(Provided data begins)

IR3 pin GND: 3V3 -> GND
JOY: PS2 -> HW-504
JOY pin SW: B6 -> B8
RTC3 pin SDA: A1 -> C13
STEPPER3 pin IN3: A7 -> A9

(Provided data ends)
(Provided data begins)

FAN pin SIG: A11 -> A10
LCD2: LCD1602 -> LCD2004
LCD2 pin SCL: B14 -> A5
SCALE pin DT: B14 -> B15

(Provided data ends)

Exercise brief:
In the material above, find the line containing "JOY pin SW: B6 -> B8" and the line containing "STEPPER3 pin IN3: A7 -> A9", then write out exactly those two lines and every line between them, and nothing more.

Solution to this task:
JOY pin SW: B6 -> B8
RTC3 pin SDA: A1 -> C13
STEPPER3 pin IN3: A7 -> A9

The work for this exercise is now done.